- Work instruction:
Write out every line exactly, from the start of the records below to the line with "(139, 554) = (504, 192): white", and stop there. Don't write out the pictures.
--
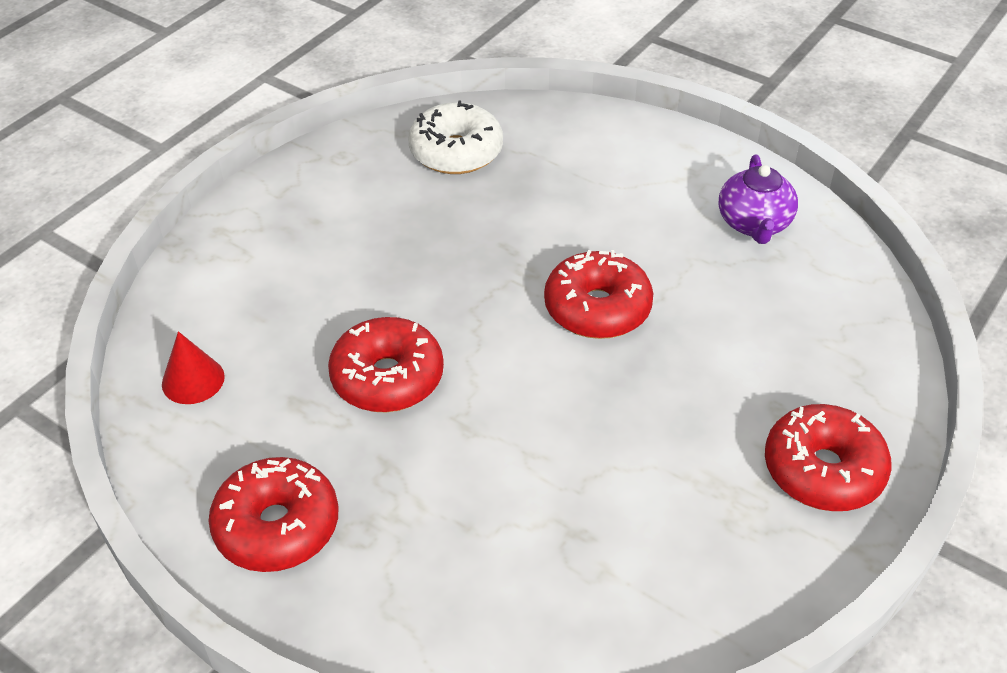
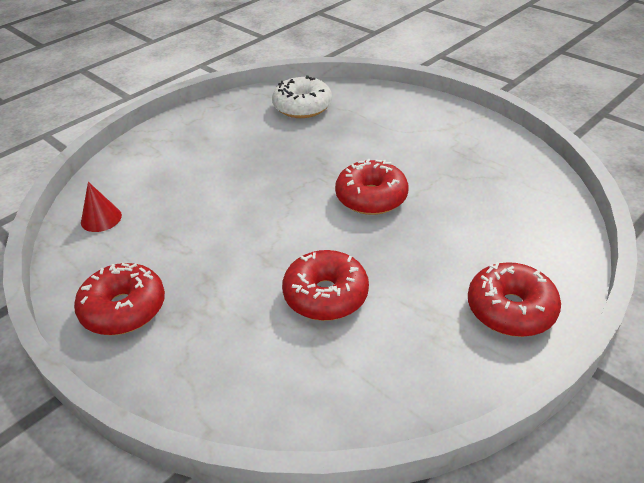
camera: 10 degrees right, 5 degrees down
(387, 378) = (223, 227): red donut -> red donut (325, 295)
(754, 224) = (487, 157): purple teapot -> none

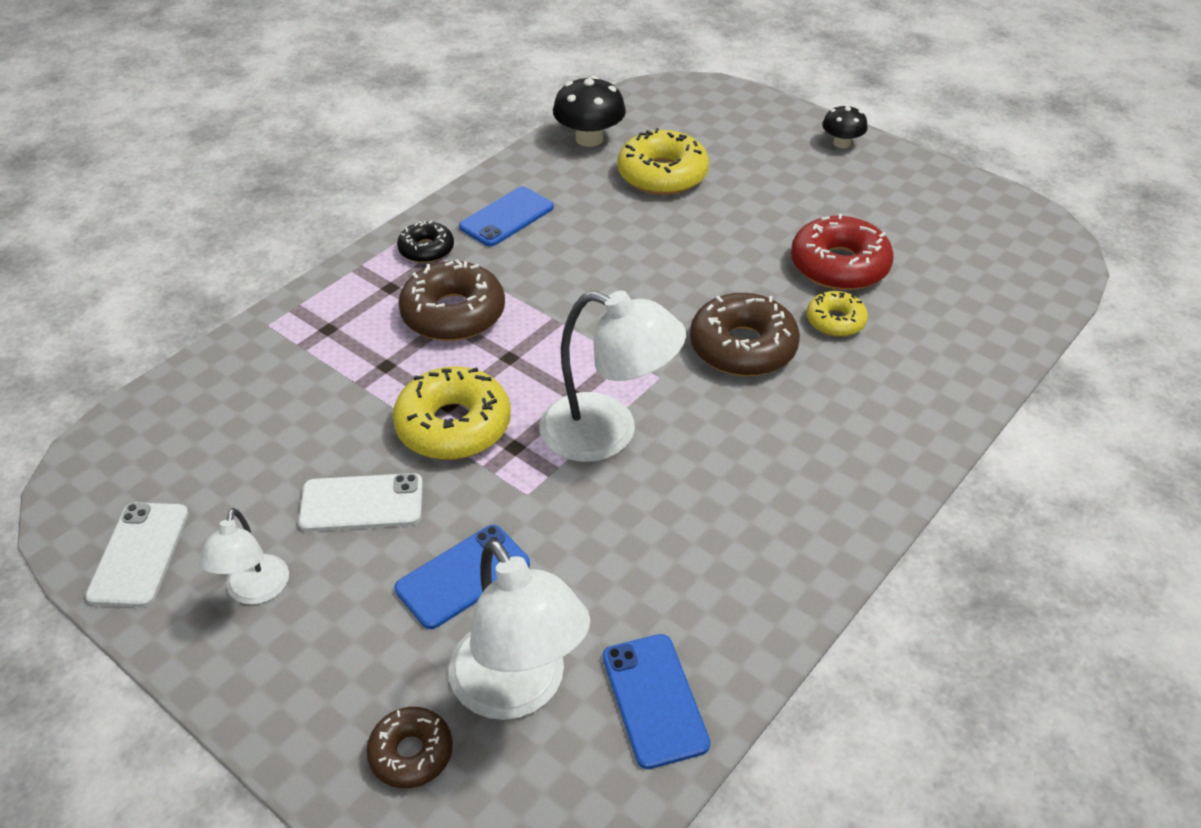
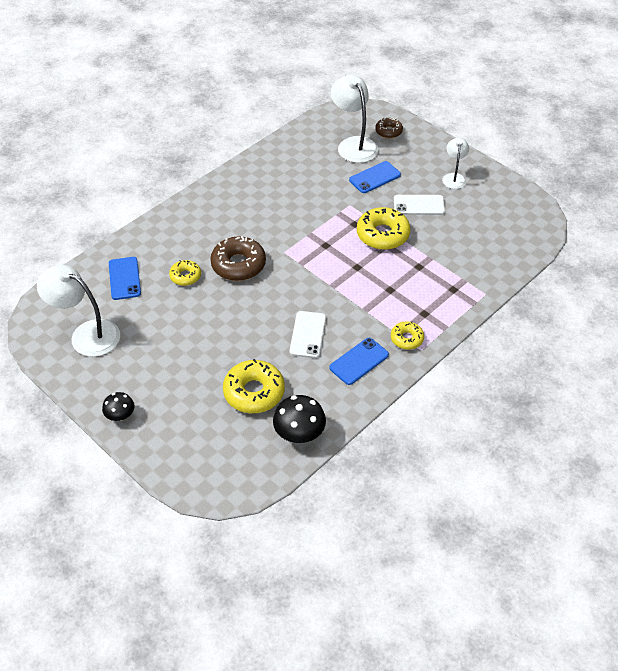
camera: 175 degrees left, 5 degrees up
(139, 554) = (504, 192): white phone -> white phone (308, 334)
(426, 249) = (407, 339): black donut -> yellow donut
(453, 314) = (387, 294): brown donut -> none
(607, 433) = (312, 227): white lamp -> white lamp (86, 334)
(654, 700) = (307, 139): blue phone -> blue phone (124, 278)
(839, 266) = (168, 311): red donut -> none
--
- Finished task:
camera: 10 degrees right, 5 degrees down
(387, 378) = (223, 227): red donut -> red donut (325, 295)
(754, 224) = (487, 157): purple teapot -> none

camera: 175 degrees left, 5 degrees up
(139, 554) = (504, 192): white phone -> white phone (308, 334)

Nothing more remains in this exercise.